---- THE DATA

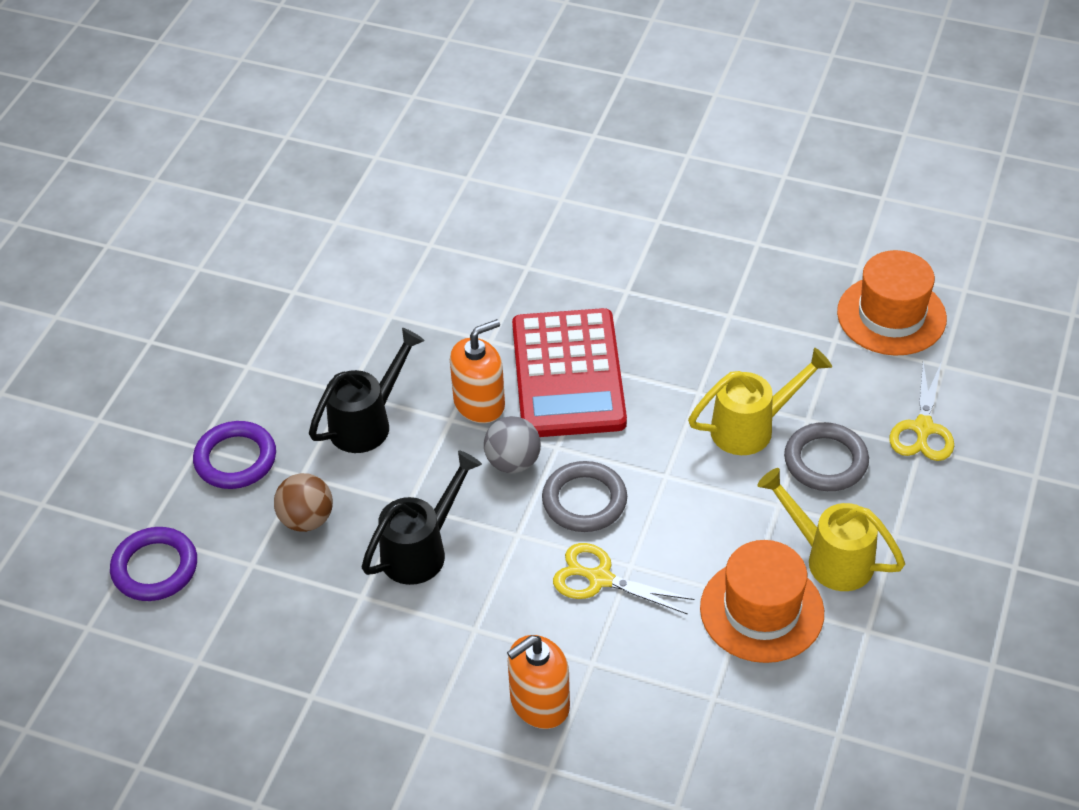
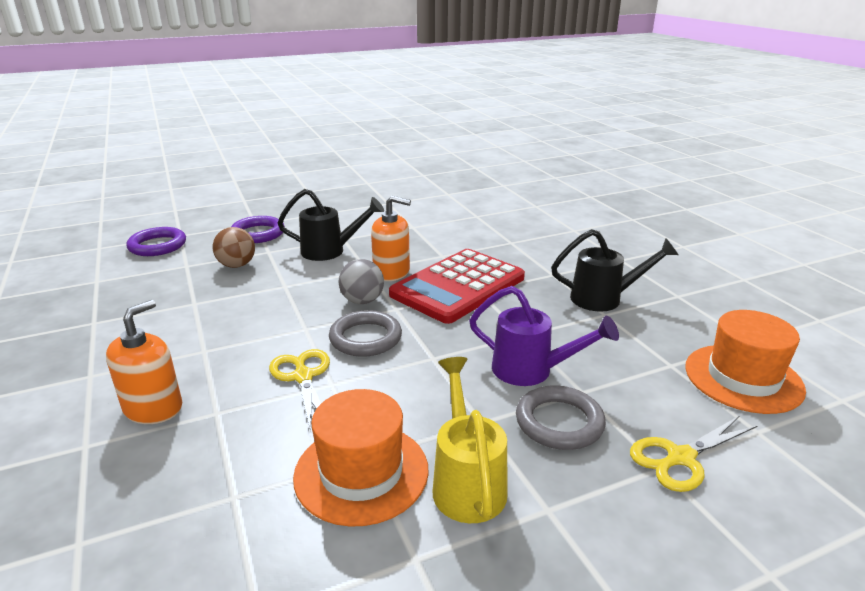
camera: 45 degrees right, 20 degrees down
black watering can [362,450,482,585] -> black watering can moved to [551,229,679,312]
orange soap dispenser [507,635,570,729] -> orange soap dispenser turned 105 degrees clockwise [106,300,182,424]
yellow watering can [688,348,832,455] -> purple watering can [469,286,619,386]

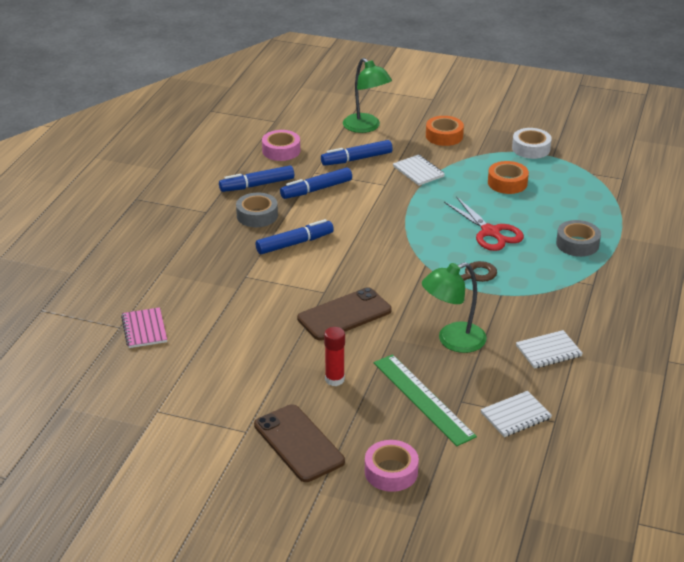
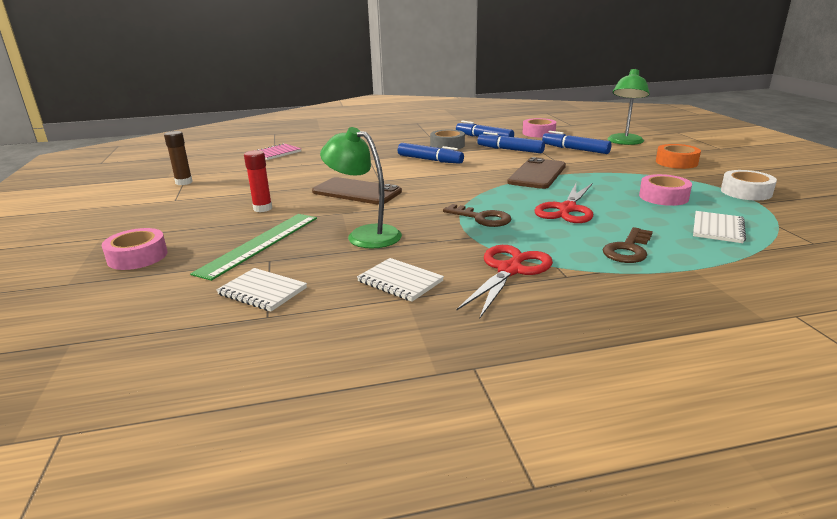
camera: 60 degrees right, 10 degrees down
brown phone [254,404,345,482] -> brown phone moved to [507,157,566,189]
white notebook [393,154,445,186] -> white notebook moved to [693,211,746,243]
orange tape [488,161,529,194] -> pink tape [639,174,692,206]
grey tape [556,220,601,257] -> brown key [602,227,653,263]
none -> brown glue stick [164,131,193,185]
none -> red scissors [456,245,553,318]

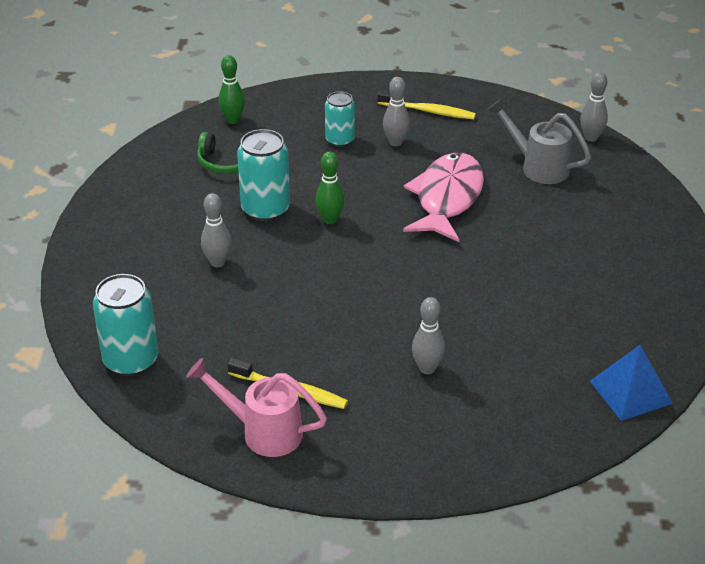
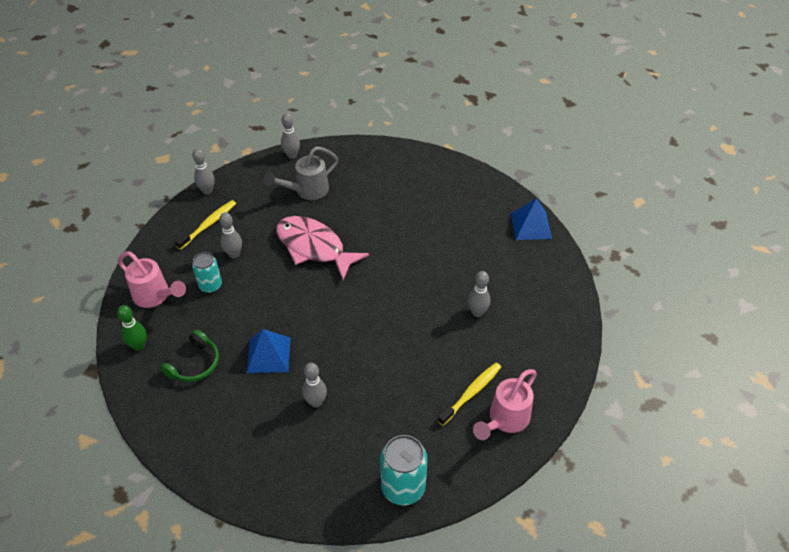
camera: 70 degrees left, 10 degrees up
turquoise can [237,129,290,222] -> blue pyramid [247,329,291,373]
green bowling pin [315,152,345,224] -> none
none -> pink watering can [118,251,186,308]
none -> grey bowling pin [192,149,215,195]

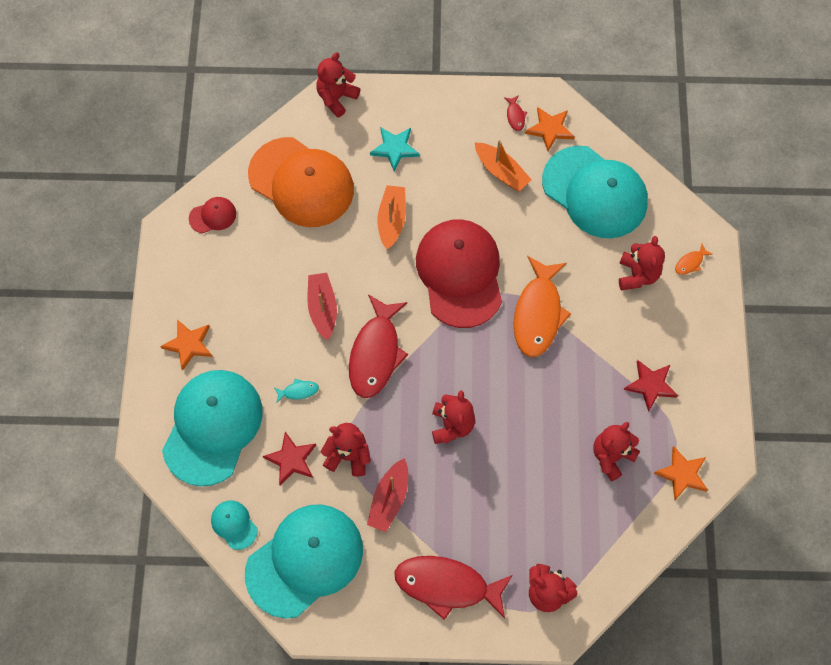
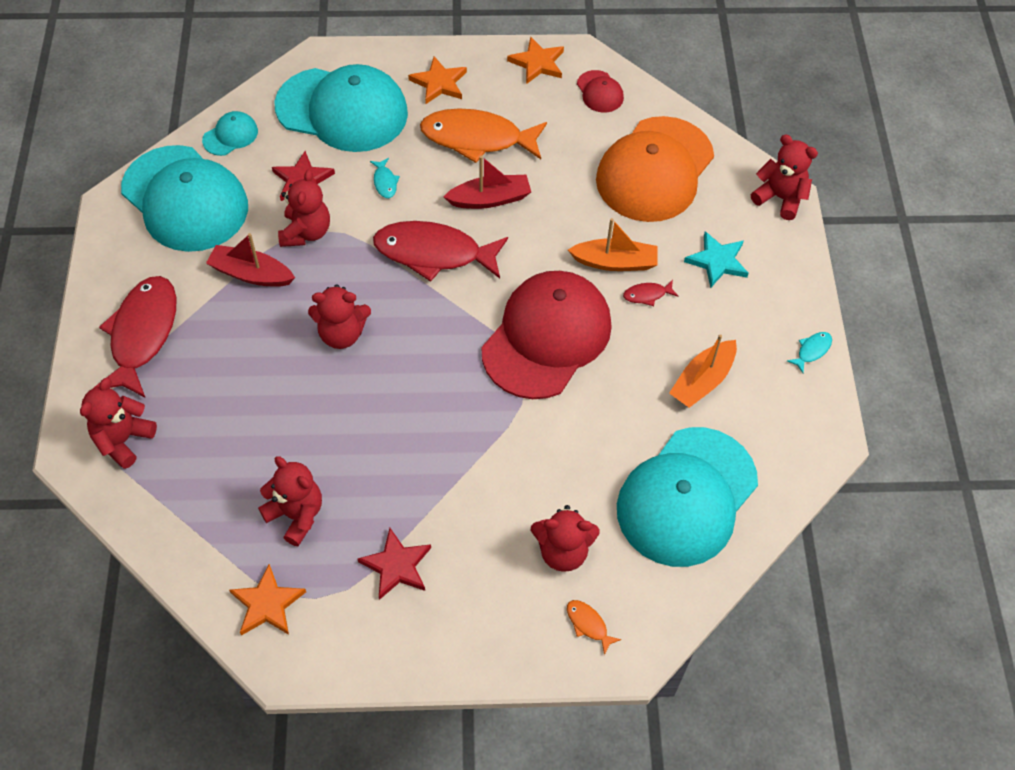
camera: 85 degrees right, 10 degrees down
red cap [416,219,502,328] -> red cap turned 45 degrees counterclockwise [482,271,612,399]
red fish [504,95,527,131] -> red fish moved to [623,280,678,306]
orange fish [514,256,571,357] -> orange fish moved to [420,108,547,163]
orange star [525,107,575,151] -> orange star moved to [507,37,564,84]
none -> turquoise fish [787,332,832,373]

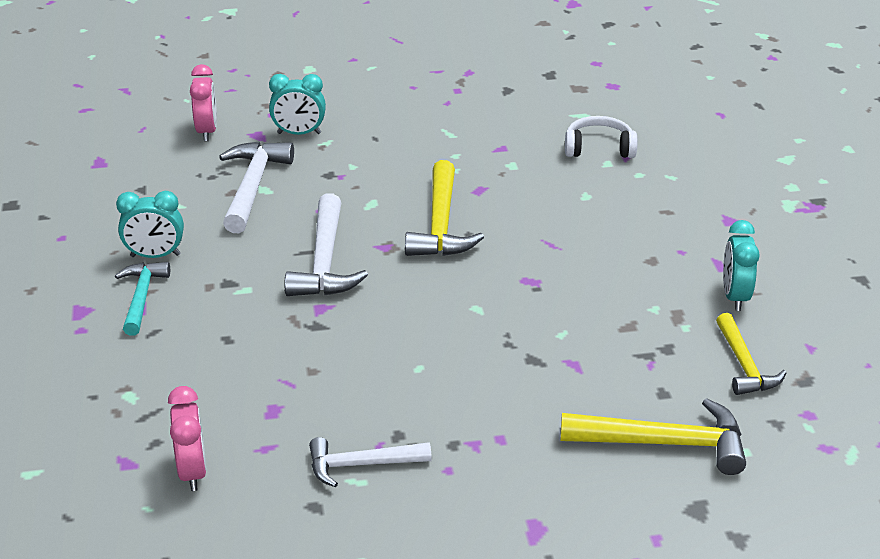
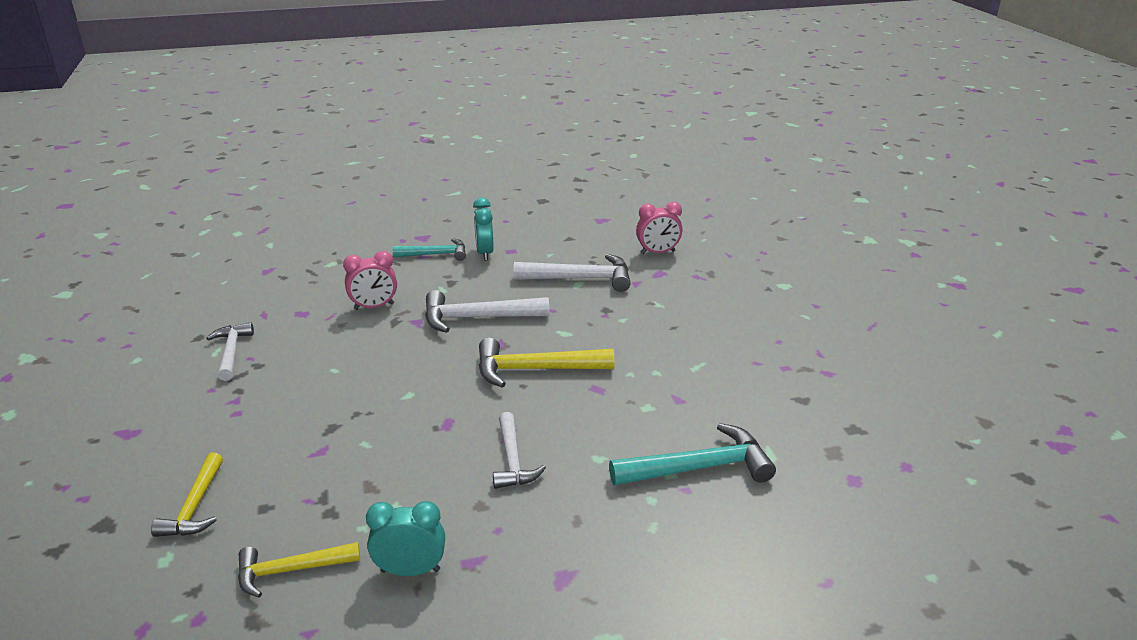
camera: 85 degrees right, 5 degrees down
pink clock [168,386,207,491] -> pink clock moved to [343,251,397,310]
turquoise clock [269,74,326,135] -> none
yellow hammer [560,398,746,475] -> yellow hammer [151,453,223,537], size x0.66
white headphones [565,116,637,158] -> turquoise hammer [609,423,776,485]
none -> white hammer [493,412,546,489]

--------

■ EXERCISE DIRECTIONS
Write the listing out exactly, word for word, but omit the pictures.

■ YOUR SOLUTION
camera: 45 degrees right, 20 degrees down
black watering can [362,450,482,585] -> black watering can moved to [551,229,679,312]
orange soap dispenser [507,635,570,729] -> orange soap dispenser turned 105 degrees clockwise [106,300,182,424]
yellow watering can [688,348,832,455] -> purple watering can [469,286,619,386]

camera: 60 degrees right, 10 degrees down
brown phone [254,404,345,482] -> brown phone moved to [507,157,566,189]
white notebook [393,154,445,186] -> white notebook moved to [693,211,746,243]
orange tape [488,161,529,194] -> pink tape [639,174,692,206]
grey tape [556,220,601,257] -> brown key [602,227,653,263]
none -> brown glue stick [164,131,193,185]
none -> red scissors [456,245,553,318]

camera: 70 degrees left, 10 degrees up
turquoise can [237,129,290,222] -> blue pyramid [247,329,291,373]
green bowling pin [315,152,345,224] -> none
none -> pink watering can [118,251,186,308]
none -> grey bowling pin [192,149,215,195]

camera: 85 degrees right, 10 degrees down
red cap [416,219,502,328] -> red cap turned 45 degrees counterclockwise [482,271,612,399]
red fish [504,95,527,131] -> red fish moved to [623,280,678,306]
orange fish [514,256,571,357] -> orange fish moved to [420,108,547,163]
orange star [525,107,575,151] -> orange star moved to [507,37,564,84]
none -> turquoise fish [787,332,832,373]

camera: 85 degrees right, 5 degrees down
pink clock [168,386,207,491] -> pink clock moved to [343,251,397,310]
turquoise clock [269,74,326,135] -> none
yellow hammer [560,398,746,475] -> yellow hammer [151,453,223,537], size x0.66
white headphones [565,116,637,158] -> turquoise hammer [609,423,776,485]
none -> white hammer [493,412,546,489]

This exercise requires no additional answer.